Task requirements
Lines with the string "relocated" are to be identified in the listing and copied.

──────── Given entries ────────

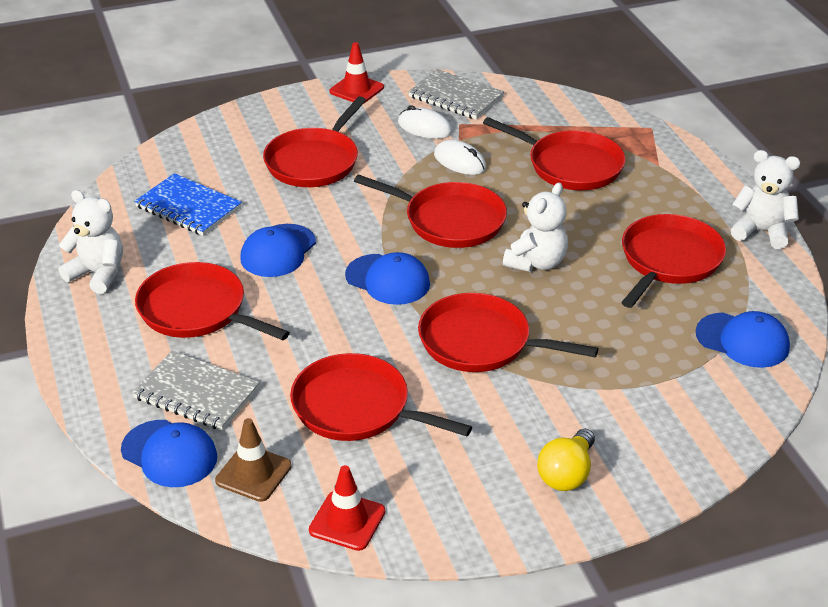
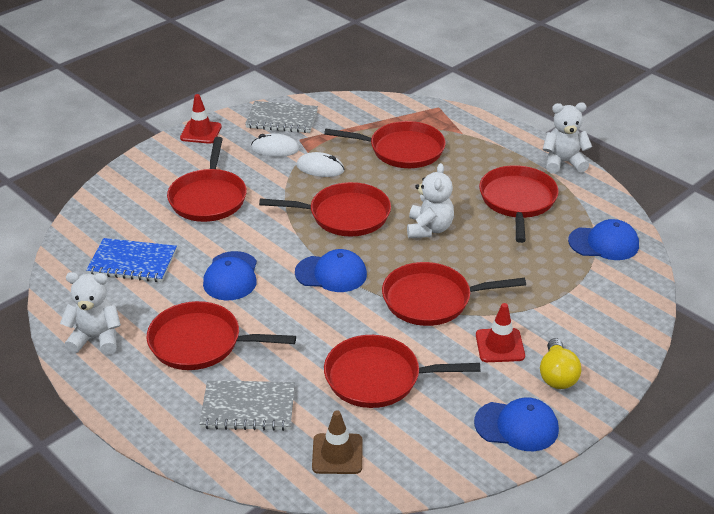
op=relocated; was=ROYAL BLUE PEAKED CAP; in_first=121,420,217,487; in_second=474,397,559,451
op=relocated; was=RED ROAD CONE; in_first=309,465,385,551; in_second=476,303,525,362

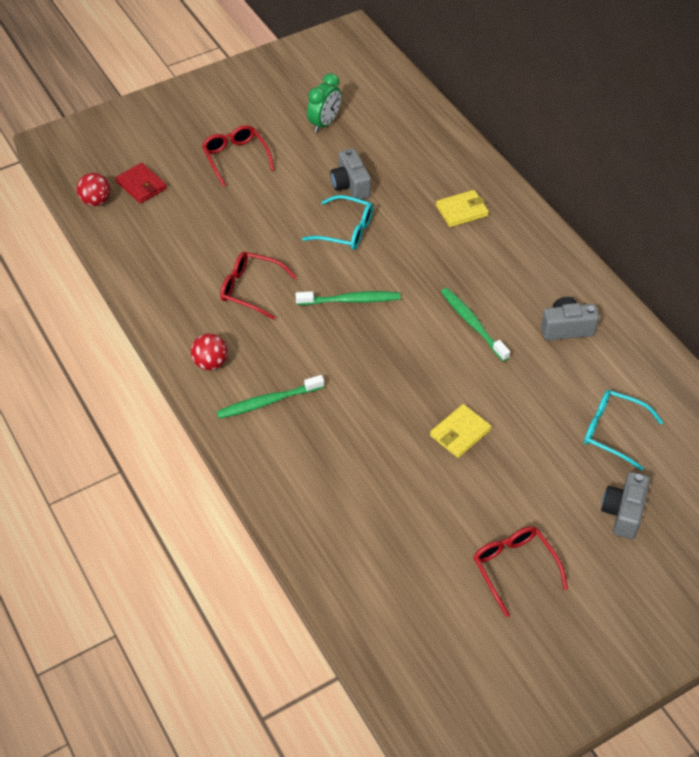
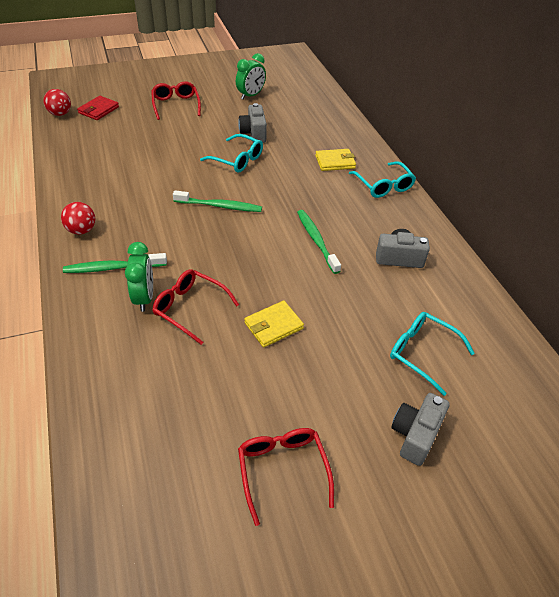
op=spun; was=RED BILLFOLD; in_first=115,163,167,204; in_second=77,96,119,120; clockwise=60
op=appeared; now=GREEN ALARM CLOCK; in_second=125,242,153,312
op=relocated; was=RED GLASSES; in_first=220,252,297,320; in_second=152,269,239,345
op=appeared; now=TEAL GLASSES; in_second=349,161,416,198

────────

Solution for this problem
op=relocated; was=ROYAL BLUE PEAKED CAP; in_first=121,420,217,487; in_second=474,397,559,451
op=relocated; was=RED ROAD CONE; in_first=309,465,385,551; in_second=476,303,525,362
op=relocated; was=RED GLASSES; in_first=220,252,297,320; in_second=152,269,239,345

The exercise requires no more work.